## [DIRECTIONS FOR THIS TASK]
Reproduce all of the records below verbatim, omitting the lines that mark the pictures.

## [INPUT DATA]
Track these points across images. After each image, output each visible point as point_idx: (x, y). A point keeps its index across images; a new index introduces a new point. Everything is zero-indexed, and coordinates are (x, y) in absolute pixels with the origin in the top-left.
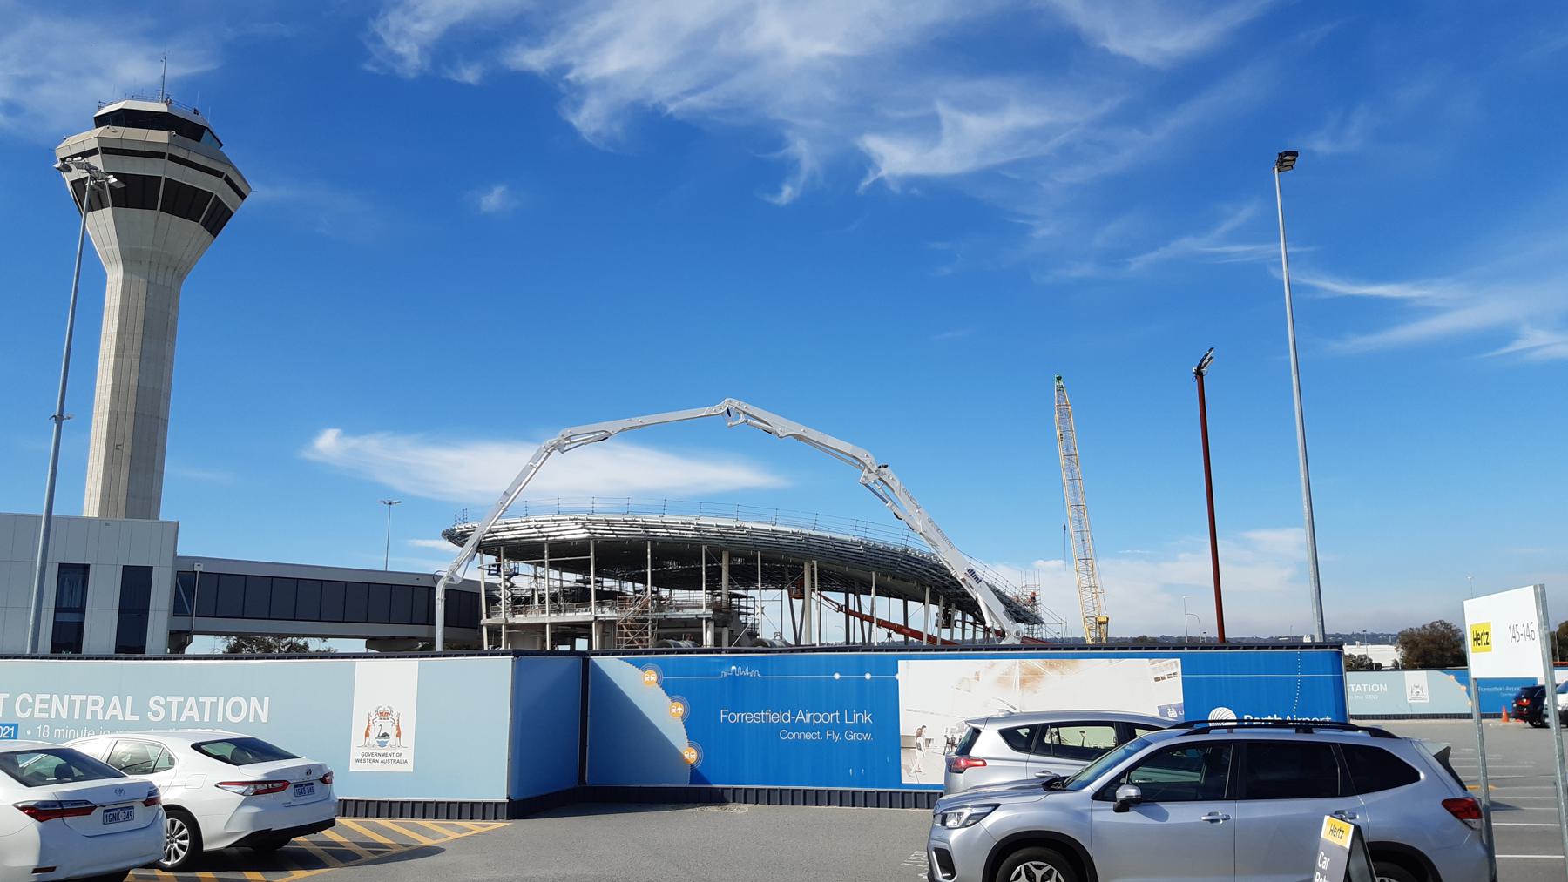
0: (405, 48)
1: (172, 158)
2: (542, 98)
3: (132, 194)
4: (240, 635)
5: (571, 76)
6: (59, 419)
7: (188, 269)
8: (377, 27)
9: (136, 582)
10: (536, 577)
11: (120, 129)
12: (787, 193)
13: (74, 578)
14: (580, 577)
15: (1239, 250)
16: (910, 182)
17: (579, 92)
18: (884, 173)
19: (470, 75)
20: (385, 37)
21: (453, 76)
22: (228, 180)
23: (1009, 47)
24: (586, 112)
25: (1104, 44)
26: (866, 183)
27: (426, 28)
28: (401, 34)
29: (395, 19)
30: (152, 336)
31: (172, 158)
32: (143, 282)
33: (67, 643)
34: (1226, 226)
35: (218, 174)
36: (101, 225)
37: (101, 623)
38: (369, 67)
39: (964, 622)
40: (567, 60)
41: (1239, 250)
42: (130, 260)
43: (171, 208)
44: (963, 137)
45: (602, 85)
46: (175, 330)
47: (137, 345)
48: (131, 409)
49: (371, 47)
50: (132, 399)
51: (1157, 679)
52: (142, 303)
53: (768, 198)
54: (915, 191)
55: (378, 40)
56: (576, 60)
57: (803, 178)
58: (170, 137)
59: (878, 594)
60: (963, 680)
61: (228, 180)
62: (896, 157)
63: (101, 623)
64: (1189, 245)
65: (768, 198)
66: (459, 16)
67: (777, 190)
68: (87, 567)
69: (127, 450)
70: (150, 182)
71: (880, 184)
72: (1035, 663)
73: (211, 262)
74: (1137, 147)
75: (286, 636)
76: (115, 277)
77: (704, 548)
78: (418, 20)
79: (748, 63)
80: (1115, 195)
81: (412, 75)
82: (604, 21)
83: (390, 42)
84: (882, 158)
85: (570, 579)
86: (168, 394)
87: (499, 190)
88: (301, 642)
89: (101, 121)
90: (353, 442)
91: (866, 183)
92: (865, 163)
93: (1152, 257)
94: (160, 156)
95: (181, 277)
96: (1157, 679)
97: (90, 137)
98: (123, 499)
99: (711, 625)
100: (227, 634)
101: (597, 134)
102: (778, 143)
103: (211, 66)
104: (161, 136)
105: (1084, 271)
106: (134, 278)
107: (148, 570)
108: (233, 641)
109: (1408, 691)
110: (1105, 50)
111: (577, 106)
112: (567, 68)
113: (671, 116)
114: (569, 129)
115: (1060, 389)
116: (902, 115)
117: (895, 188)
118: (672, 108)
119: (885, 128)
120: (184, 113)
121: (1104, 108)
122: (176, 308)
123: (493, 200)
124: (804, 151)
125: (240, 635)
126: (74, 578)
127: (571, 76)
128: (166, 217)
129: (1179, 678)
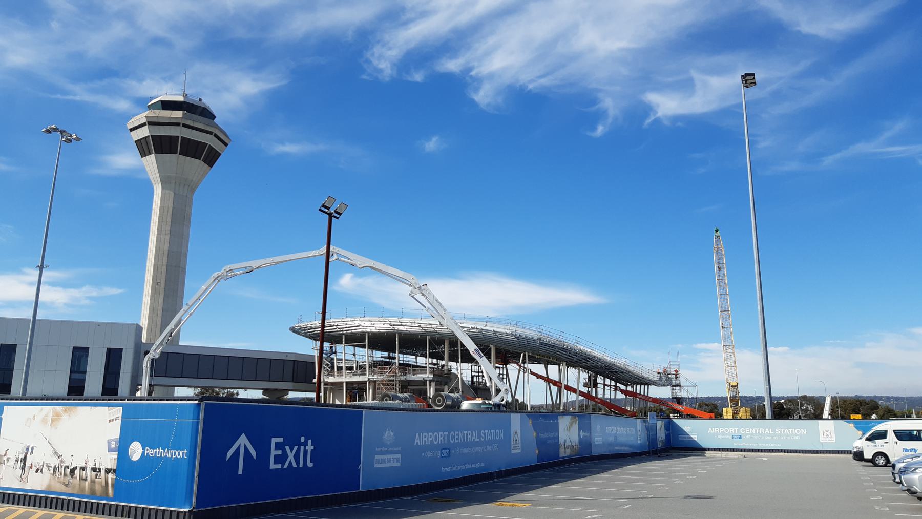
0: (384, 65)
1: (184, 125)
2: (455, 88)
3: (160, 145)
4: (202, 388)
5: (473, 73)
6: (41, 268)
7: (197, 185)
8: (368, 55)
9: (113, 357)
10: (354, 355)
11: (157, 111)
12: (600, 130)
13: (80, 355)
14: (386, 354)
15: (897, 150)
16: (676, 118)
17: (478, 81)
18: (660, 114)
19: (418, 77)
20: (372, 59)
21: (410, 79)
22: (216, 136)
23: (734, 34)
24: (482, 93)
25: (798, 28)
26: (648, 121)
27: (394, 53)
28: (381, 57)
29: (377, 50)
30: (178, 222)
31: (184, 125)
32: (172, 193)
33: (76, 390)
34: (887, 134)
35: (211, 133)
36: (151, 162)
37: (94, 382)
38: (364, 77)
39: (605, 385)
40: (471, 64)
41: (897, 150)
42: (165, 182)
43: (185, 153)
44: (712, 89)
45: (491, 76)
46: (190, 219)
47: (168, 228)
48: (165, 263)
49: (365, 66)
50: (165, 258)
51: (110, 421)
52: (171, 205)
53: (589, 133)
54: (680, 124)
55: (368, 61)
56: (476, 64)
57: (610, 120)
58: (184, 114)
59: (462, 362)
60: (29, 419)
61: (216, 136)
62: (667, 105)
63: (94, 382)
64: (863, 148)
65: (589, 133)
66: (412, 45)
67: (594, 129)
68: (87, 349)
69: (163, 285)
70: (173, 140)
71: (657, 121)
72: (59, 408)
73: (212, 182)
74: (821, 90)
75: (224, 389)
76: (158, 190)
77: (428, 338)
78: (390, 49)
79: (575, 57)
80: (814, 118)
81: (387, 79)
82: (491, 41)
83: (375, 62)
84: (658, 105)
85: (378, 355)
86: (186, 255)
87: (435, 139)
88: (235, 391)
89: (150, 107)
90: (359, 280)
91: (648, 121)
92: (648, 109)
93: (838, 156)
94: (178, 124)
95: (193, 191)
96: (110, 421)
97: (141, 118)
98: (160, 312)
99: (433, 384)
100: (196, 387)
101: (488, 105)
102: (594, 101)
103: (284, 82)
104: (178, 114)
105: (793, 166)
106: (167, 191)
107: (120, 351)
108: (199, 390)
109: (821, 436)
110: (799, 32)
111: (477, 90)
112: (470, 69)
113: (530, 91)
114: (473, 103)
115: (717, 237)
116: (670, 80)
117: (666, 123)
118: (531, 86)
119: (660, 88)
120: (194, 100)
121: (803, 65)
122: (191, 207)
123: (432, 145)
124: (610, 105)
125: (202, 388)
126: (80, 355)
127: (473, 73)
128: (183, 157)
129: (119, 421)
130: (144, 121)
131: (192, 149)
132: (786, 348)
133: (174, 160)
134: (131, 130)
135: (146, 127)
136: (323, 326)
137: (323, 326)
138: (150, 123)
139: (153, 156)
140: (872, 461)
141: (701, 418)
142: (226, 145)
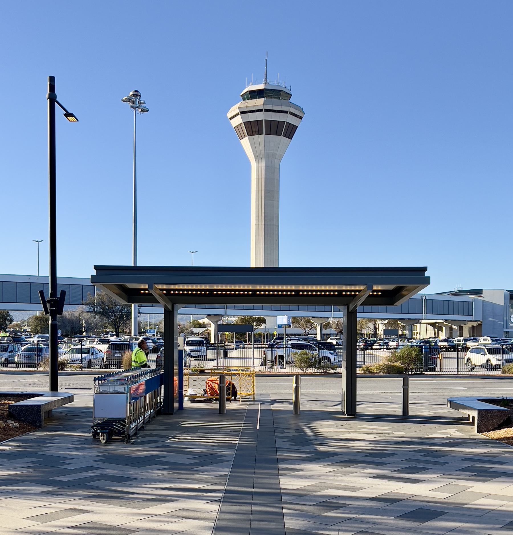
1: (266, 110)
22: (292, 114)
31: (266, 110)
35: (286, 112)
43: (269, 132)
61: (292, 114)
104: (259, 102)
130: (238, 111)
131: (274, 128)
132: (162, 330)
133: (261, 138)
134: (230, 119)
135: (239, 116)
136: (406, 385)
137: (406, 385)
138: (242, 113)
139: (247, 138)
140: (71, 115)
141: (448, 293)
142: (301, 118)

## [TASK RESULT]
Track these points across images. After each image, output each visible point as point_idx: (x, y). A point keeps its index across images; a new index introduces a new point. Everything is zero-indexed, and coordinates are (x, y) in absolute pixels with the origin in the top-left.
0: (405, 48)
1: (172, 158)
2: (542, 98)
3: (132, 194)
4: (240, 635)
5: (571, 76)
6: (59, 419)
7: (188, 269)
8: (377, 27)
9: (136, 582)
10: (536, 577)
11: (120, 129)
12: (787, 193)
13: (74, 578)
14: (580, 577)
15: (1239, 250)
16: (910, 182)
17: (579, 92)
18: (884, 173)
19: (470, 75)
20: (385, 37)
21: (453, 76)
22: (228, 180)
23: (1009, 47)
24: (586, 112)
25: (1104, 44)
26: (866, 183)
27: (426, 28)
28: (401, 34)
29: (395, 19)
30: (152, 336)
31: (172, 158)
32: (143, 282)
33: (67, 643)
34: (1226, 226)
35: (218, 174)
36: (101, 225)
37: (101, 623)
38: (369, 67)
39: (964, 622)
40: (567, 60)
41: (1239, 250)
42: (130, 260)
43: (171, 208)
44: (963, 137)
45: (602, 85)
46: (175, 330)
47: (137, 345)
48: (131, 409)
49: (371, 47)
50: (132, 399)
51: (1157, 679)
52: (142, 303)
53: (768, 198)
54: (915, 191)
55: (378, 40)
56: (576, 60)
57: (803, 178)
58: (170, 137)
59: (878, 594)
60: (963, 680)
61: (228, 180)
62: (896, 157)
63: (101, 623)
64: (1189, 245)
65: (768, 198)
66: (459, 16)
67: (777, 190)
68: (87, 567)
69: (127, 450)
70: (150, 182)
71: (880, 184)
72: (1035, 663)
73: (211, 262)
74: (1137, 147)
75: (286, 636)
76: (115, 277)
77: (704, 548)
78: (418, 20)
79: (748, 63)
80: (1115, 195)
81: (412, 75)
82: (604, 21)
83: (390, 42)
84: (882, 158)
85: (570, 579)
86: (168, 394)
87: (499, 190)
88: (301, 642)
89: (101, 121)
90: (353, 442)
91: (866, 183)
92: (865, 163)
93: (1152, 257)
94: (160, 156)
95: (181, 277)
96: (1157, 679)
97: (90, 137)
98: (123, 499)
99: (711, 625)
100: (227, 634)
101: (597, 134)
102: (778, 143)
103: (211, 66)
104: (161, 136)
105: (1084, 271)
106: (134, 278)
107: (148, 570)
108: (233, 641)
109: (1408, 691)
110: (1105, 50)
111: (577, 106)
112: (567, 68)
113: (671, 116)
114: (569, 129)
115: (1060, 389)
116: (902, 115)
117: (895, 188)
118: (672, 108)
119: (885, 128)
120: (184, 113)
121: (1104, 108)
122: (176, 308)
123: (493, 200)
124: (804, 151)
125: (240, 635)
126: (74, 578)
127: (571, 76)
128: (166, 217)
129: (1179, 678)
0: (384, 65)
1: (184, 125)
2: (455, 88)
3: (160, 145)
4: (202, 388)
5: (473, 73)
6: (41, 268)
7: (197, 185)
8: (368, 55)
9: (113, 357)
10: (354, 355)
11: (157, 111)
12: (600, 130)
13: (80, 355)
14: (386, 354)
15: (897, 150)
16: (676, 118)
17: (478, 81)
18: (660, 114)
19: (418, 77)
20: (372, 59)
21: (410, 79)
22: (216, 136)
23: (734, 34)
24: (482, 93)
25: (798, 28)
26: (648, 121)
27: (394, 53)
28: (381, 57)
29: (377, 50)
30: (178, 222)
31: (184, 125)
32: (172, 193)
33: (76, 390)
34: (887, 134)
35: (211, 133)
36: (151, 162)
37: (94, 382)
38: (364, 77)
39: (605, 385)
40: (471, 64)
41: (897, 150)
42: (165, 182)
43: (185, 153)
44: (712, 89)
45: (491, 76)
46: (190, 219)
47: (168, 228)
48: (165, 263)
49: (365, 66)
50: (165, 258)
51: (110, 421)
52: (171, 205)
53: (589, 133)
54: (680, 124)
55: (368, 61)
56: (476, 64)
57: (610, 120)
58: (184, 114)
59: (462, 362)
60: (29, 419)
61: (216, 136)
62: (667, 105)
63: (94, 382)
64: (863, 148)
65: (589, 133)
66: (412, 45)
67: (594, 129)
68: (87, 349)
69: (163, 285)
70: (173, 140)
71: (657, 121)
72: (59, 408)
73: (212, 182)
74: (821, 90)
75: (224, 389)
76: (158, 190)
77: (428, 338)
78: (390, 49)
79: (575, 57)
80: (814, 118)
81: (387, 79)
82: (491, 41)
83: (375, 62)
84: (658, 105)
85: (378, 355)
86: (186, 255)
87: (435, 139)
88: (235, 391)
89: (150, 107)
90: (359, 280)
91: (648, 121)
92: (648, 109)
93: (838, 156)
94: (178, 124)
95: (193, 191)
96: (110, 421)
97: (141, 118)
98: (160, 312)
99: (433, 384)
100: (196, 387)
101: (488, 105)
102: (594, 101)
103: (284, 82)
104: (178, 114)
105: (793, 166)
106: (167, 191)
107: (120, 351)
108: (199, 390)
109: (821, 436)
110: (799, 32)
111: (477, 90)
112: (470, 69)
113: (530, 91)
114: (473, 103)
115: (717, 237)
116: (670, 80)
117: (666, 123)
118: (531, 86)
119: (660, 88)
120: (194, 100)
121: (803, 65)
122: (191, 207)
123: (432, 145)
124: (610, 105)
125: (202, 388)
126: (80, 355)
127: (473, 73)
128: (183, 157)
129: (119, 421)
130: (144, 121)
131: (192, 149)
132: (786, 348)
133: (174, 160)
134: (131, 130)
135: (146, 127)
136: (323, 326)
137: (323, 326)
138: (150, 123)
139: (153, 156)
140: (872, 461)
141: (701, 418)
142: (226, 145)
1: (266, 110)
22: (292, 114)
31: (266, 110)
35: (286, 112)
43: (269, 132)
61: (292, 114)
104: (259, 102)
130: (238, 111)
131: (274, 128)
132: (162, 330)
133: (261, 138)
134: (230, 119)
135: (239, 116)
136: (406, 385)
137: (406, 385)
138: (242, 113)
139: (247, 138)
140: (71, 115)
141: (448, 293)
142: (301, 118)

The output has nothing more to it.